What is expected » Please reproduce exactly, and only, the line containing "(406, 250) = (452, 266): purple" and every line after it to the end of the records below, leaving out all pictures.

Supplied material »

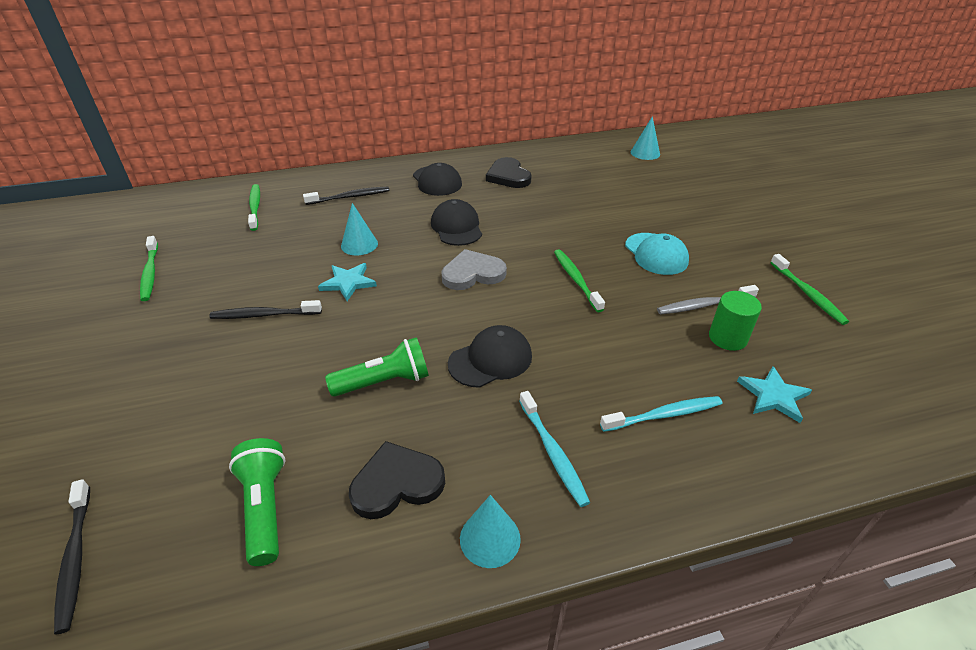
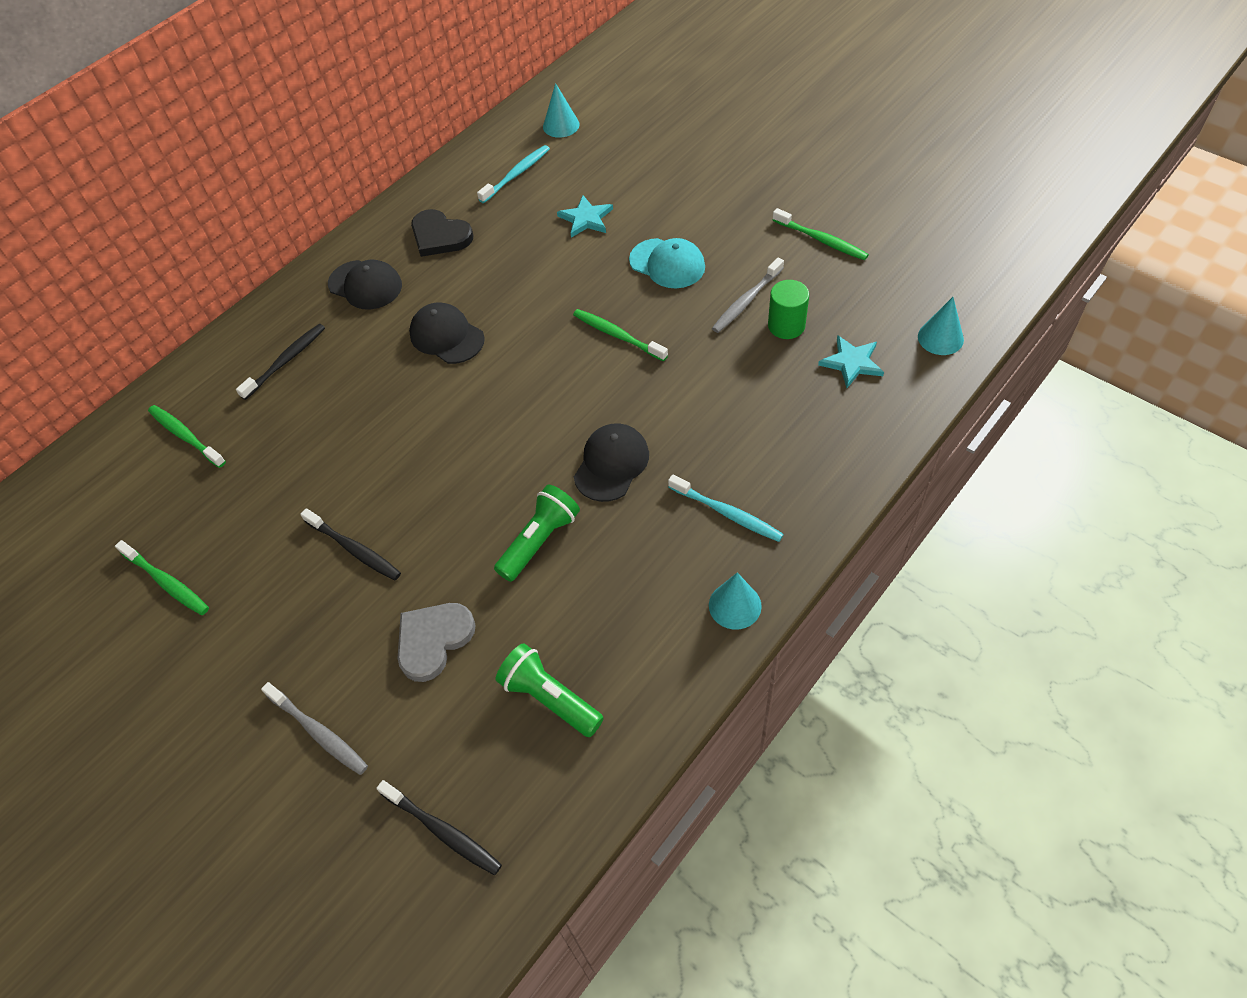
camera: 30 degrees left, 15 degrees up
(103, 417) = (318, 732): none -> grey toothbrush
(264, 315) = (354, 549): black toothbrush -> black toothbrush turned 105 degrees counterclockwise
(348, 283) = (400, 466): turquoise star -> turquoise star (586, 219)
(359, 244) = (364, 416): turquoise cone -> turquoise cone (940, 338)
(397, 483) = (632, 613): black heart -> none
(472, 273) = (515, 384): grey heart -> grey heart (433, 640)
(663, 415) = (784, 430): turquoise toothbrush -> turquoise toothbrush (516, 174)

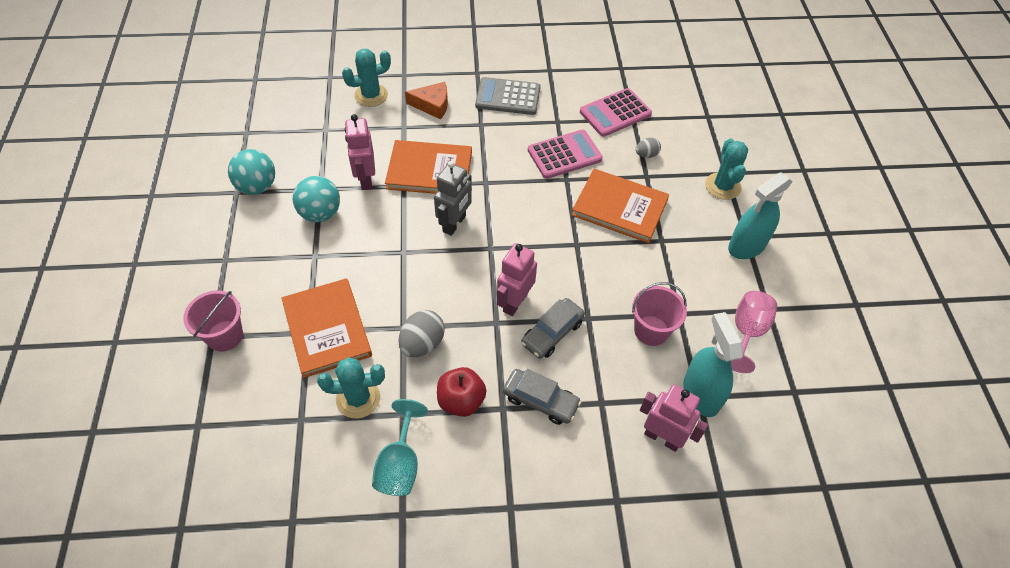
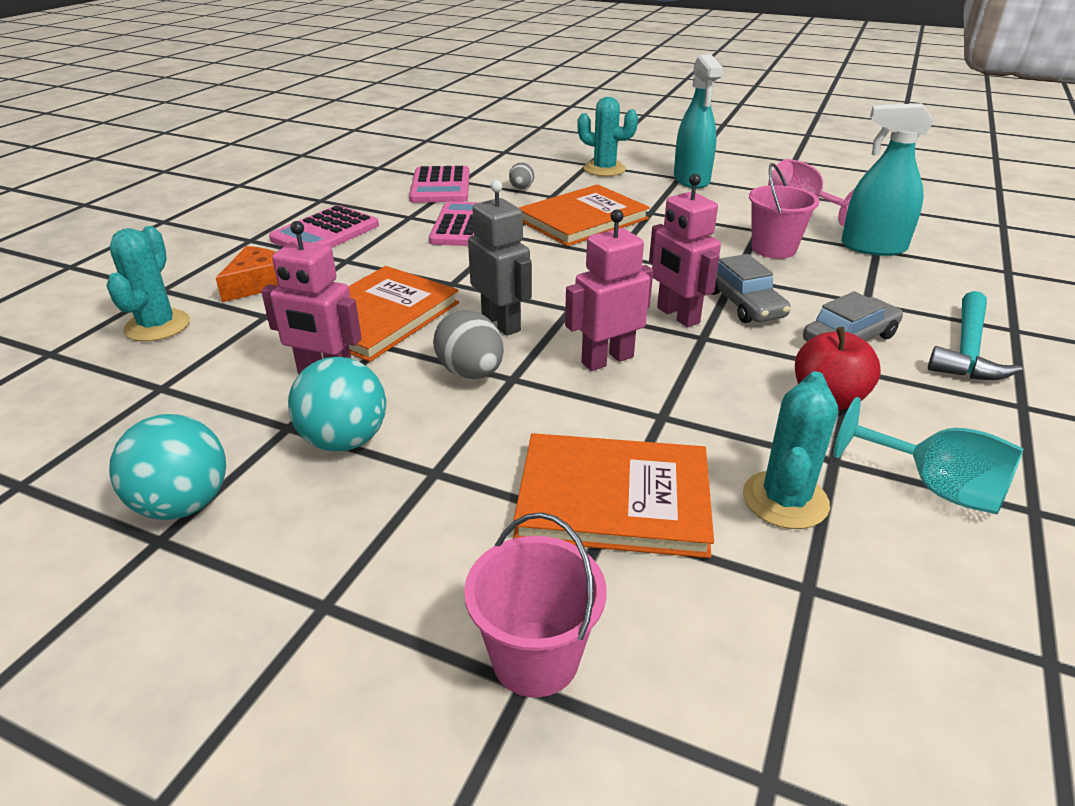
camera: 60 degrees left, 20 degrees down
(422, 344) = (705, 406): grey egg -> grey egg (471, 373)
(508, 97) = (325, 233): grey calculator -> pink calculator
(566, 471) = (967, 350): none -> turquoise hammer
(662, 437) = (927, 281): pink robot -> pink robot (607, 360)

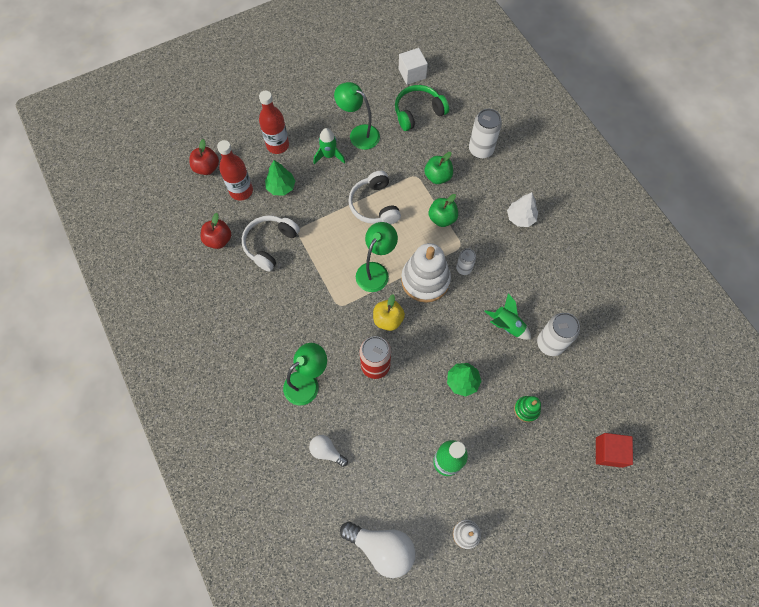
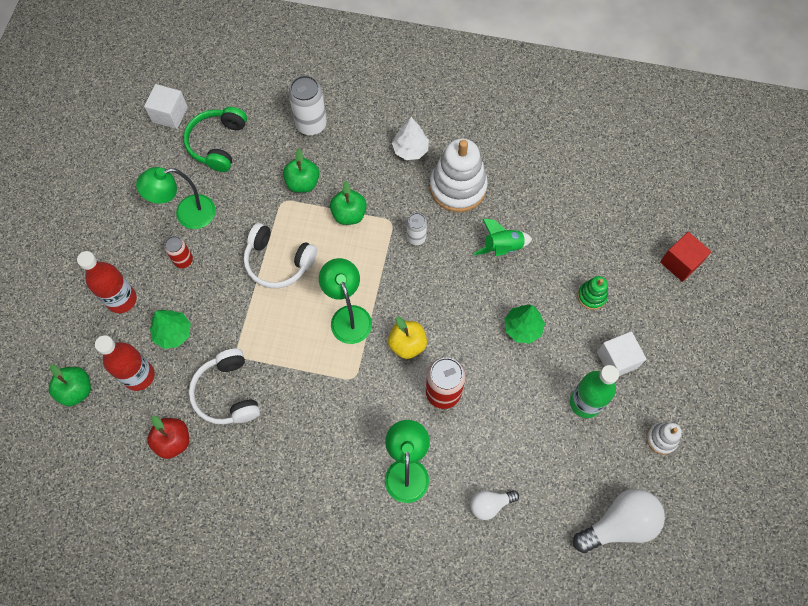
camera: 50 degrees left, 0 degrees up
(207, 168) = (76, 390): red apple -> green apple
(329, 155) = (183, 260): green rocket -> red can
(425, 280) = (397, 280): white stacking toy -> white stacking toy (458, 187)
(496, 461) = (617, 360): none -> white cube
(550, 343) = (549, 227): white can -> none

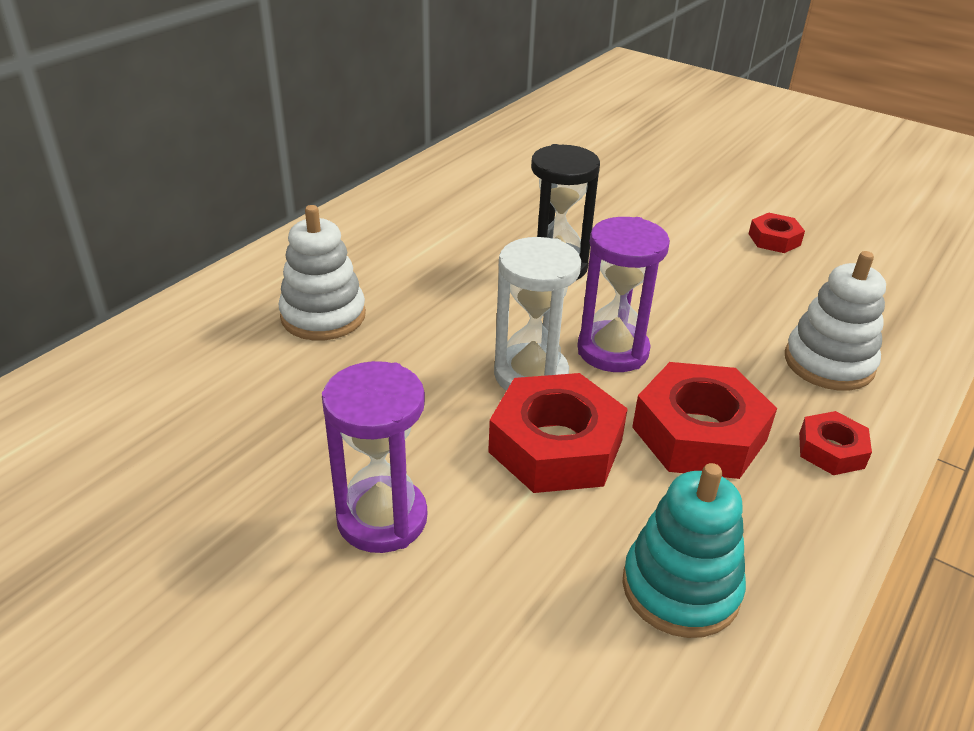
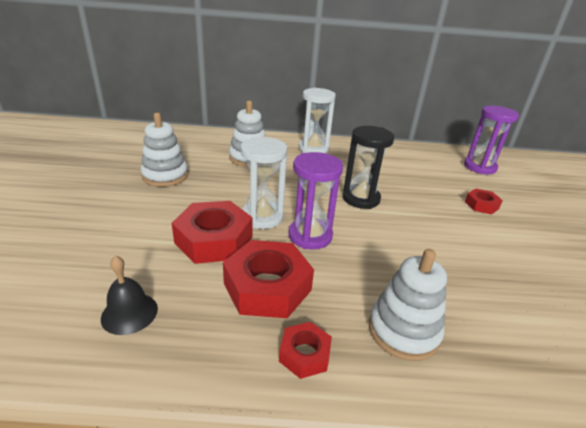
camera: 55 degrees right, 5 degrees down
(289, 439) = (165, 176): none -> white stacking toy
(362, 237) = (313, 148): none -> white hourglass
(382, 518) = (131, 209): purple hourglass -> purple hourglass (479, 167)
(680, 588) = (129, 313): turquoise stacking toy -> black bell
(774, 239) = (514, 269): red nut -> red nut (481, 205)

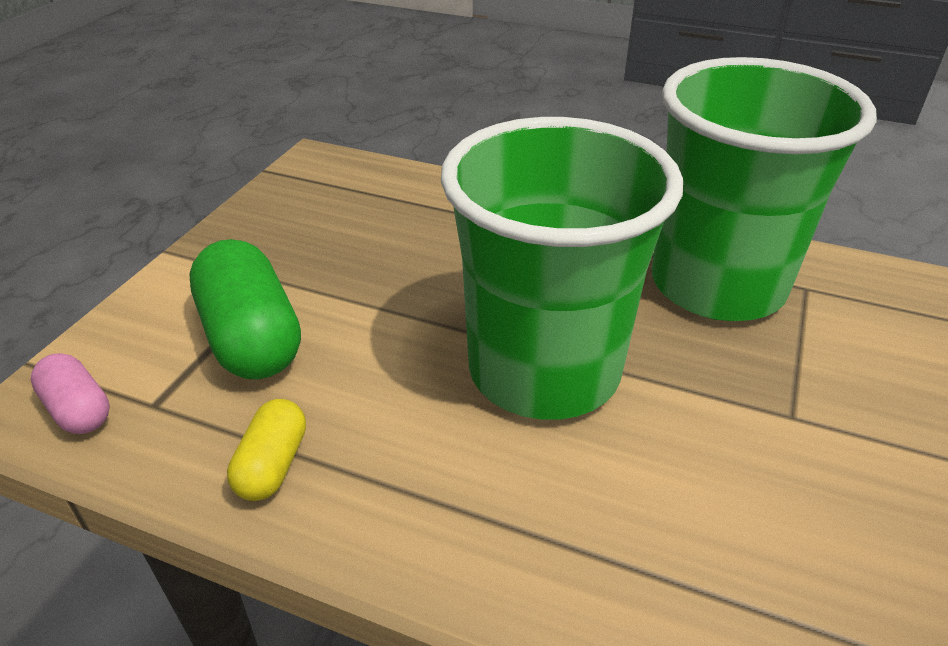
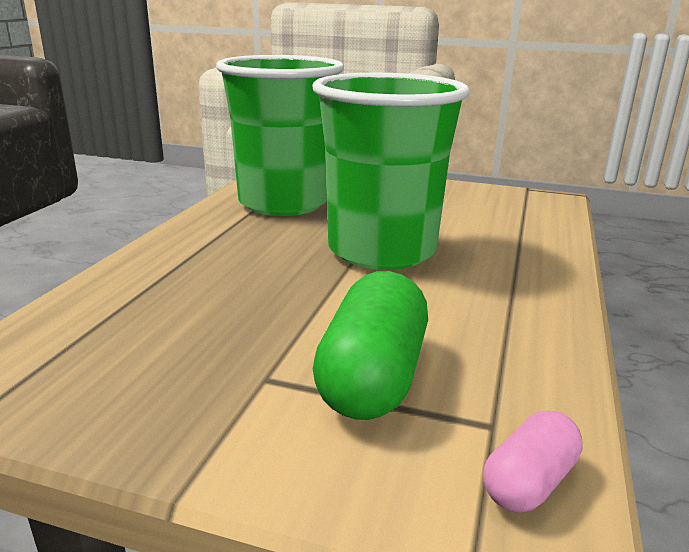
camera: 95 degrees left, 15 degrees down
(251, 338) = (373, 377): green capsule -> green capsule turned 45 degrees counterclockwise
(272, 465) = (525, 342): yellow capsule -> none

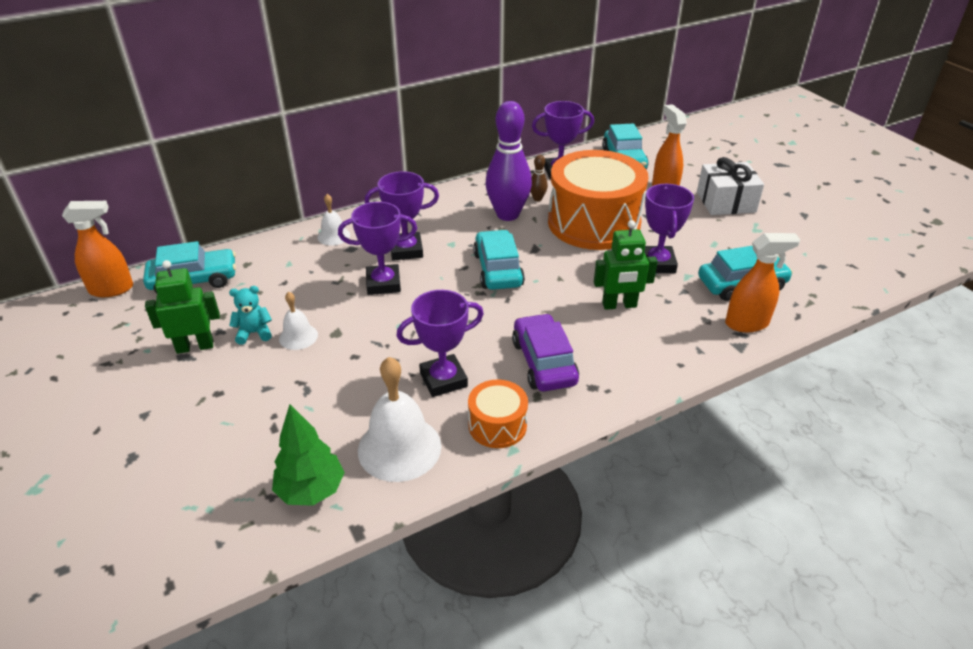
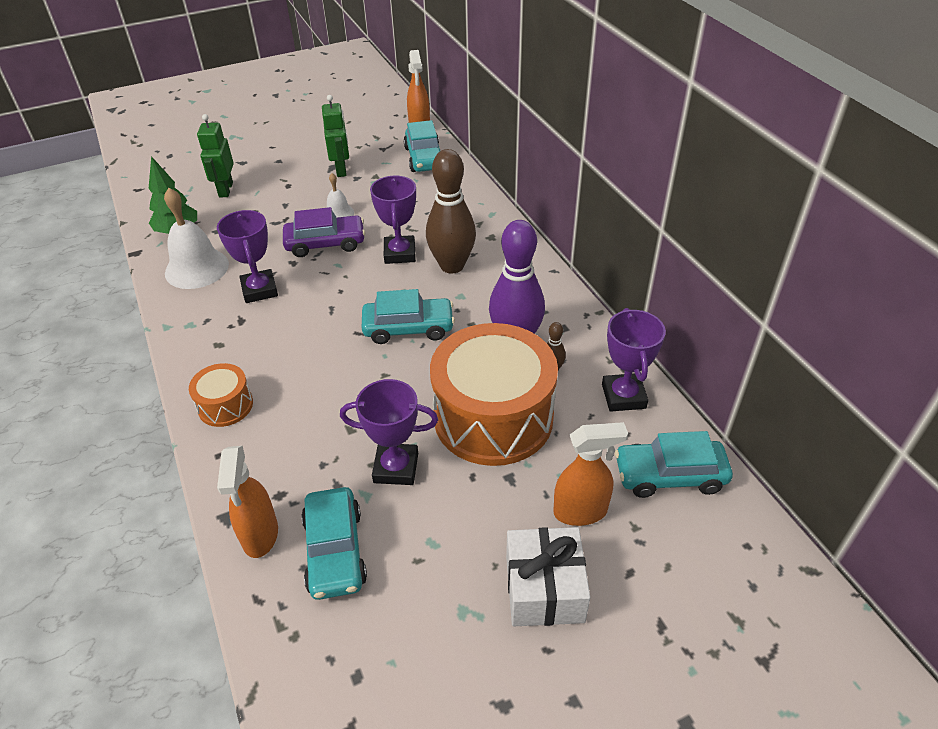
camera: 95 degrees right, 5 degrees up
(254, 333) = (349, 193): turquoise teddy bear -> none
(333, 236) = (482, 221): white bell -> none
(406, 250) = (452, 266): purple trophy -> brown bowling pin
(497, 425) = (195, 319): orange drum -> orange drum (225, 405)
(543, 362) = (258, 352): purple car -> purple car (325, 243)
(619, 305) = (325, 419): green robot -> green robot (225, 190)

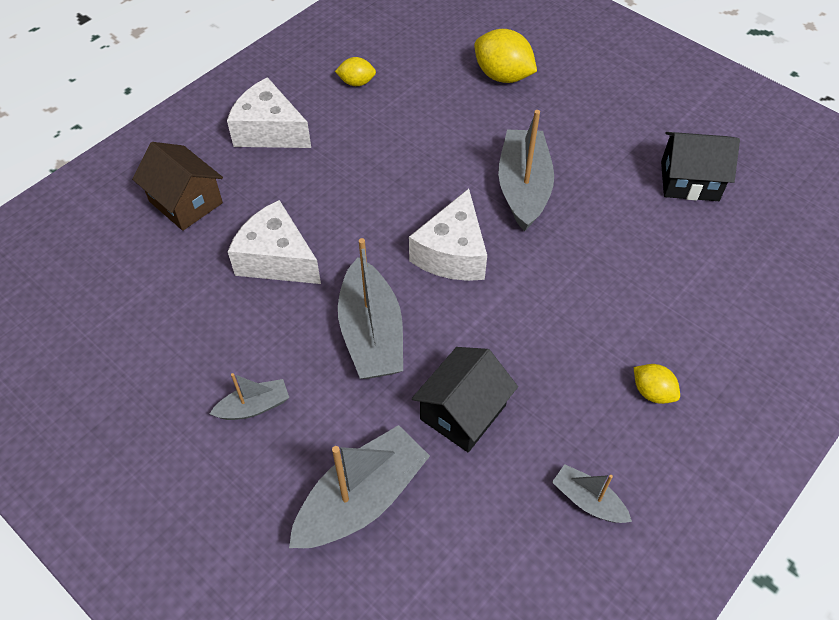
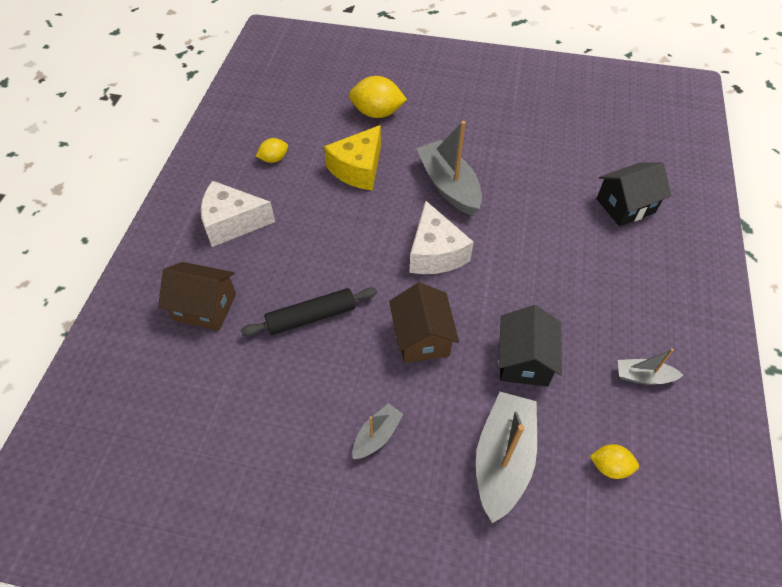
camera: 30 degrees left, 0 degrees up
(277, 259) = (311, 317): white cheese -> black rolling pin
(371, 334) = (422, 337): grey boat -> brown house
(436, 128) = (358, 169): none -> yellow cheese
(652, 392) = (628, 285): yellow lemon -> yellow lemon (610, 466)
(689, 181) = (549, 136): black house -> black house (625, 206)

Task result »
(406, 250) = (452, 266): purple trophy -> brown bowling pin
(497, 425) = (195, 319): orange drum -> orange drum (225, 405)
(543, 362) = (258, 352): purple car -> purple car (325, 243)
(619, 305) = (325, 419): green robot -> green robot (225, 190)

camera: 30 degrees left, 0 degrees up
(277, 259) = (311, 317): white cheese -> black rolling pin
(371, 334) = (422, 337): grey boat -> brown house
(436, 128) = (358, 169): none -> yellow cheese
(652, 392) = (628, 285): yellow lemon -> yellow lemon (610, 466)
(689, 181) = (549, 136): black house -> black house (625, 206)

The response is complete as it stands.